→ WHAT THE EXERCISE ASKS
Here is the task for the records below: repeat exactly the lines from the one with "orange 1x2 brick [349,320,430,430] -> none" to the one with "none -> red 1x4 brick [644,259,797,394]", both included, and nothing else.

→ Object change listings
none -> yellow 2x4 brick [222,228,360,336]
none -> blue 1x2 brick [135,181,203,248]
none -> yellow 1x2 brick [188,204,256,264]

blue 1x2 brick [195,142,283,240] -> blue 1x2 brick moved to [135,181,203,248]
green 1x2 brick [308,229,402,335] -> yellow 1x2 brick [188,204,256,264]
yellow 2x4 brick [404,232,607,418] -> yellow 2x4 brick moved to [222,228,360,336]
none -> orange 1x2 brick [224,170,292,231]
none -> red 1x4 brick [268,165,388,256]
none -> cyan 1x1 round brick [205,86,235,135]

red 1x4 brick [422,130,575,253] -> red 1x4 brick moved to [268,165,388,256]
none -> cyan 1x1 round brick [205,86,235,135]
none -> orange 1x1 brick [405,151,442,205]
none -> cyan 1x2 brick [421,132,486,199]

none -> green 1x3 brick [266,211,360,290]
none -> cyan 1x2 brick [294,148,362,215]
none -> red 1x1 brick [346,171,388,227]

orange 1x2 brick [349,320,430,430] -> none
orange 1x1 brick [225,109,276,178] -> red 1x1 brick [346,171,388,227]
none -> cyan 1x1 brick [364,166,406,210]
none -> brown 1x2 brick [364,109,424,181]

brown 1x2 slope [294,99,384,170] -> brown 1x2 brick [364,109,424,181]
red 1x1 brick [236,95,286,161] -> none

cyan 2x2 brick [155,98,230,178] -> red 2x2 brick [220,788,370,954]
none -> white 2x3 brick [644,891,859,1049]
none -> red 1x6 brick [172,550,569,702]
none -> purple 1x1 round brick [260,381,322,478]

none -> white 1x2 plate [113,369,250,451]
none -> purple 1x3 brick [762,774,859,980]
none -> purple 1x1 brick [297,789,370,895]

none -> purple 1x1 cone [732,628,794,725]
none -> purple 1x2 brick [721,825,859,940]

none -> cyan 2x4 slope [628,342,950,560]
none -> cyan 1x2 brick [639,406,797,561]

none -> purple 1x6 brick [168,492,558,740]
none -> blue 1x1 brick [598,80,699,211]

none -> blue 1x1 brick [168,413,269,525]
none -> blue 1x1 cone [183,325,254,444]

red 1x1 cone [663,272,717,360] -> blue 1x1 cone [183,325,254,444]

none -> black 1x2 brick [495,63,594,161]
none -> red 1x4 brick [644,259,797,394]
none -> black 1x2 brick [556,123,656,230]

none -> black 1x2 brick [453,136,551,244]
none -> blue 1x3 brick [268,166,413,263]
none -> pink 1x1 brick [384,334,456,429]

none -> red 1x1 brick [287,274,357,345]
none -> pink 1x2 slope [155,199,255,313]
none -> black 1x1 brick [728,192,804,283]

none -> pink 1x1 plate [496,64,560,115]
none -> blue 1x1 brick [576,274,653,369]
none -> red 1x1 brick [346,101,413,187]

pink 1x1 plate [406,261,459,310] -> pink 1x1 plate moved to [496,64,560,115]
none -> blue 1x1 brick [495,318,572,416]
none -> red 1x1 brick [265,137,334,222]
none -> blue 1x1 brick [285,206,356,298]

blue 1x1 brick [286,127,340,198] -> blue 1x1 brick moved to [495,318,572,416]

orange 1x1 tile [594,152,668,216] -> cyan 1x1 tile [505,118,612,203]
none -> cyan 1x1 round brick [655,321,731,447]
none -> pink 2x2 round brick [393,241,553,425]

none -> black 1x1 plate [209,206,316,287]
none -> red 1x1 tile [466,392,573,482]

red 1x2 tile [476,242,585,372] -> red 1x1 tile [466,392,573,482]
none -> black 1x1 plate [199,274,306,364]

→ WORKED SOLUTION
orange 1x2 brick [349,320,430,430] -> none
orange 1x1 brick [225,109,276,178] -> red 1x1 brick [346,171,388,227]
none -> cyan 1x1 brick [364,166,406,210]
none -> brown 1x2 brick [364,109,424,181]

brown 1x2 slope [294,99,384,170] -> brown 1x2 brick [364,109,424,181]
red 1x1 brick [236,95,286,161] -> none

cyan 2x2 brick [155,98,230,178] -> red 2x2 brick [220,788,370,954]
none -> white 2x3 brick [644,891,859,1049]
none -> red 1x6 brick [172,550,569,702]
none -> purple 1x1 round brick [260,381,322,478]

none -> white 1x2 plate [113,369,250,451]
none -> purple 1x3 brick [762,774,859,980]
none -> purple 1x1 brick [297,789,370,895]

none -> purple 1x1 cone [732,628,794,725]
none -> purple 1x2 brick [721,825,859,940]

none -> cyan 2x4 slope [628,342,950,560]
none -> cyan 1x2 brick [639,406,797,561]

none -> purple 1x6 brick [168,492,558,740]
none -> blue 1x1 brick [598,80,699,211]

none -> blue 1x1 brick [168,413,269,525]
none -> blue 1x1 cone [183,325,254,444]

red 1x1 cone [663,272,717,360] -> blue 1x1 cone [183,325,254,444]

none -> black 1x2 brick [495,63,594,161]
none -> red 1x4 brick [644,259,797,394]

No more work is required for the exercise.